> _What you have to do_: Copy the stretch from the start of the listing below through the line containing "white arrow at", replacing "counterclockwise" with "anticlockwise" and changing nothing else.

########

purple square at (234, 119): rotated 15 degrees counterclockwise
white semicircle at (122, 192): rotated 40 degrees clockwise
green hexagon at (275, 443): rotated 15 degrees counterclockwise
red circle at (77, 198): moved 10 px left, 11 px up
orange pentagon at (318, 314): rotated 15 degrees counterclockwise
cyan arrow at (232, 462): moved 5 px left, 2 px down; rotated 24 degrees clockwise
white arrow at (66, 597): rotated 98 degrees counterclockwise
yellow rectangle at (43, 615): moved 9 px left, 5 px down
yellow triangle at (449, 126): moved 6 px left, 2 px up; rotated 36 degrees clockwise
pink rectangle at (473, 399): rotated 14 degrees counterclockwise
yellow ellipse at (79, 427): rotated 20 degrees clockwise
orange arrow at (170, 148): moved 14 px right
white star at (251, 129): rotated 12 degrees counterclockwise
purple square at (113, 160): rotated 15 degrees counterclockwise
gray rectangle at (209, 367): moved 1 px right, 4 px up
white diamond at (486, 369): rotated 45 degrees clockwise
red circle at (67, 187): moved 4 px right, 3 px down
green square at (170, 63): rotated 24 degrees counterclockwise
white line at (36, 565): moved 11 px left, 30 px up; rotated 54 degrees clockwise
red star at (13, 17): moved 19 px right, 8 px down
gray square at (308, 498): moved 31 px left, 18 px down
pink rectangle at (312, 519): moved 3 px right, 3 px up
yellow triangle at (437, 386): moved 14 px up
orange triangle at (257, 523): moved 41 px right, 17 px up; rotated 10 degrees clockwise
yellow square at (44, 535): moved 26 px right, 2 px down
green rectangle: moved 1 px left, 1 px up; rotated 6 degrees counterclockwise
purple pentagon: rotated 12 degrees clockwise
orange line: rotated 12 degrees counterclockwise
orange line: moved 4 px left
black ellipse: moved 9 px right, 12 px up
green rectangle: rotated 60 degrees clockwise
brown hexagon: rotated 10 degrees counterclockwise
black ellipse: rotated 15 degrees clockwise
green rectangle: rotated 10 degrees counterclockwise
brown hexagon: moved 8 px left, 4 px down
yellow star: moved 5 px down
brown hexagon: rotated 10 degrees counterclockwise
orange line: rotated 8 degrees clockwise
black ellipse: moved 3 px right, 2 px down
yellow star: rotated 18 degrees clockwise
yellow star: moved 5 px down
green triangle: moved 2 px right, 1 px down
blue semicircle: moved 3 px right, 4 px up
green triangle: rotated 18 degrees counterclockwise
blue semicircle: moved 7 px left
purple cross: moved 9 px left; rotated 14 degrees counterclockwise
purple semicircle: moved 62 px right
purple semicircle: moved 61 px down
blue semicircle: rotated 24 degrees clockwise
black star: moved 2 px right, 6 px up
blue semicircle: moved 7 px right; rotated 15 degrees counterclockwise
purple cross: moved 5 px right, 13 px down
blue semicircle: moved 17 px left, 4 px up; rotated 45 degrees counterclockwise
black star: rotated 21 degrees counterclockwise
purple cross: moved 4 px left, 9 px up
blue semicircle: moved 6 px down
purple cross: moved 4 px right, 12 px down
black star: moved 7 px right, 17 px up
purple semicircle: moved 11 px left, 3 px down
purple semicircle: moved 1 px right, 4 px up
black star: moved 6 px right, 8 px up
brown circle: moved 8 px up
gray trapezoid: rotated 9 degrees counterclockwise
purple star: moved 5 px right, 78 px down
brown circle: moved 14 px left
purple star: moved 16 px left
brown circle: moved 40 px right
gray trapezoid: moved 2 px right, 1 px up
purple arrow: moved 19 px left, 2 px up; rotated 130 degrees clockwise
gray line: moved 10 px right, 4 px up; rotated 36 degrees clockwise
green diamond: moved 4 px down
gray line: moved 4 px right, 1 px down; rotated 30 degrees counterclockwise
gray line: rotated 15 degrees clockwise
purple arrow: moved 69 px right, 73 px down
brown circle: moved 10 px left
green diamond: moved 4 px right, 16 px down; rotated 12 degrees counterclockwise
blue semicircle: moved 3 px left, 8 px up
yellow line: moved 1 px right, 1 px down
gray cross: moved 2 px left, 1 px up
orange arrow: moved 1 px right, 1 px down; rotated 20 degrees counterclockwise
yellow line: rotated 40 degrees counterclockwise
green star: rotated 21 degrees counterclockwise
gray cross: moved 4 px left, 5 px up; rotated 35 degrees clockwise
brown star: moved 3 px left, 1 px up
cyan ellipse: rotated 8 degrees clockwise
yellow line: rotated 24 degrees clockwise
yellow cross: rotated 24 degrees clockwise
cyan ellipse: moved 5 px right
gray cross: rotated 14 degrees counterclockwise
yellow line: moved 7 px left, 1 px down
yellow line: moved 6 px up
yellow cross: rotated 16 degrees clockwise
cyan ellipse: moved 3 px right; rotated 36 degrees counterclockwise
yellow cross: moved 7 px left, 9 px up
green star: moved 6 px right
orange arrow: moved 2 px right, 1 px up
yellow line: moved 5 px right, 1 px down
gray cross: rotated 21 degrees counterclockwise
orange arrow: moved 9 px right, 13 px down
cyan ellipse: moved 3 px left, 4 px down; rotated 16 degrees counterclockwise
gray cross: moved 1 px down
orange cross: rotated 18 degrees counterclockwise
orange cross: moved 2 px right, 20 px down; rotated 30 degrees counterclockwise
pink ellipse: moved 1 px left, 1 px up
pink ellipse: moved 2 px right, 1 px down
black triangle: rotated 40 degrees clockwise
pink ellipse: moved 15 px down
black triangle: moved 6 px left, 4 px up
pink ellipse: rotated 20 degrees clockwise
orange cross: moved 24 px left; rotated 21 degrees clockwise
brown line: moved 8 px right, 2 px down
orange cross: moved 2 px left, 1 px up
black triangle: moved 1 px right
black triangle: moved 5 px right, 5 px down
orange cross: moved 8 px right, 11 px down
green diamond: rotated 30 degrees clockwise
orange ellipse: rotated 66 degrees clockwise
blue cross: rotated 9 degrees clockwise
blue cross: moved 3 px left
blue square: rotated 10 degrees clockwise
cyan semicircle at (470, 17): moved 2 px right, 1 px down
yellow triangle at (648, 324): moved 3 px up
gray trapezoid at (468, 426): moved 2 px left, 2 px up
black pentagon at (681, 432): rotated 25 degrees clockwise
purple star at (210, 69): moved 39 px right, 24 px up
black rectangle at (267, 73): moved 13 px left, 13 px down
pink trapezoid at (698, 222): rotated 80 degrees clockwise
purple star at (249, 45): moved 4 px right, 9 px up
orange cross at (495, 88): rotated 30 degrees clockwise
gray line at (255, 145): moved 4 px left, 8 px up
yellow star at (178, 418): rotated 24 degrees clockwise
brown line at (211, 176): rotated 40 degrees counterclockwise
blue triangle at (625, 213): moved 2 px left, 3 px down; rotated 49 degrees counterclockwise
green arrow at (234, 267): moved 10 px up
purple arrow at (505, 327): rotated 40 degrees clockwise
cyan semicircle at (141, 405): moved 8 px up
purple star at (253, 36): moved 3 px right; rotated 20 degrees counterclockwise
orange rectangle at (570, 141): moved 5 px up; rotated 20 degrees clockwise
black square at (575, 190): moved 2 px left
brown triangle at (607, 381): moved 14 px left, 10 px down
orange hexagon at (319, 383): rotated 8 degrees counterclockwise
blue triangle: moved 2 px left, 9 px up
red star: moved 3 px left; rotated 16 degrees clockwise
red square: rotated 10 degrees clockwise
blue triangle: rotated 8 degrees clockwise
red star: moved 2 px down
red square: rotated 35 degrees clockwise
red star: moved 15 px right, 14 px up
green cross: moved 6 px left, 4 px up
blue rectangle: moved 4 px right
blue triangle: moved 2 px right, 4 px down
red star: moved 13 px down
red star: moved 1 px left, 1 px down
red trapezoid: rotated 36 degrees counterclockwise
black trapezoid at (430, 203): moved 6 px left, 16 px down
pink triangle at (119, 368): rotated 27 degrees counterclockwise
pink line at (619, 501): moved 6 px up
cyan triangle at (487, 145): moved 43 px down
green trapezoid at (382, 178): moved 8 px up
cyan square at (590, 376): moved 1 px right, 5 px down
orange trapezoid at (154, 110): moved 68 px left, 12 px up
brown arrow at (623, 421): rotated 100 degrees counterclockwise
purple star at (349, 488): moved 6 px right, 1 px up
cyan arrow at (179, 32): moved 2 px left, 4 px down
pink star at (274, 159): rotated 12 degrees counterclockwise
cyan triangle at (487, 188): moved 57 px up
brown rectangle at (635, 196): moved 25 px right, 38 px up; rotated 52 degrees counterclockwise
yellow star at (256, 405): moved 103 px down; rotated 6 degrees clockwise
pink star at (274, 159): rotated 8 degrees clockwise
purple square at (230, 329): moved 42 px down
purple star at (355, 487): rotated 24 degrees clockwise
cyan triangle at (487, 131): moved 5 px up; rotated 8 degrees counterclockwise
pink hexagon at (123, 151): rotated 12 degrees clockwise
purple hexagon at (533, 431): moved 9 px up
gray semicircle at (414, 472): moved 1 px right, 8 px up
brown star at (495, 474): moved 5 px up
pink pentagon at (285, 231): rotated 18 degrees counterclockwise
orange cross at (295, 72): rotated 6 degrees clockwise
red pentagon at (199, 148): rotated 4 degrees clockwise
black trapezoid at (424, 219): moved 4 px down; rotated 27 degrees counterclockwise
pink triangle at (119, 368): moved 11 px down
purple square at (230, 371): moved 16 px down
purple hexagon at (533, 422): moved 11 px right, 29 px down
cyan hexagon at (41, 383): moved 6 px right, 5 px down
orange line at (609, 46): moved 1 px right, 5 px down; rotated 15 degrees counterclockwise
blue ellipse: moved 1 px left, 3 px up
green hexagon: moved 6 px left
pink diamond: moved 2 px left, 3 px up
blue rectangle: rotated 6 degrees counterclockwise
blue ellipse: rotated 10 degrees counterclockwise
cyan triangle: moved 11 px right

########

> _Result for this task_:
purple square at (234, 119): rotated 15 degrees anticlockwise
white semicircle at (122, 192): rotated 40 degrees clockwise
green hexagon at (275, 443): rotated 15 degrees anticlockwise
red circle at (77, 198): moved 10 px left, 11 px up
orange pentagon at (318, 314): rotated 15 degrees anticlockwise
cyan arrow at (232, 462): moved 5 px left, 2 px down; rotated 24 degrees clockwise
white arrow at (66, 597): rotated 98 degrees anticlockwise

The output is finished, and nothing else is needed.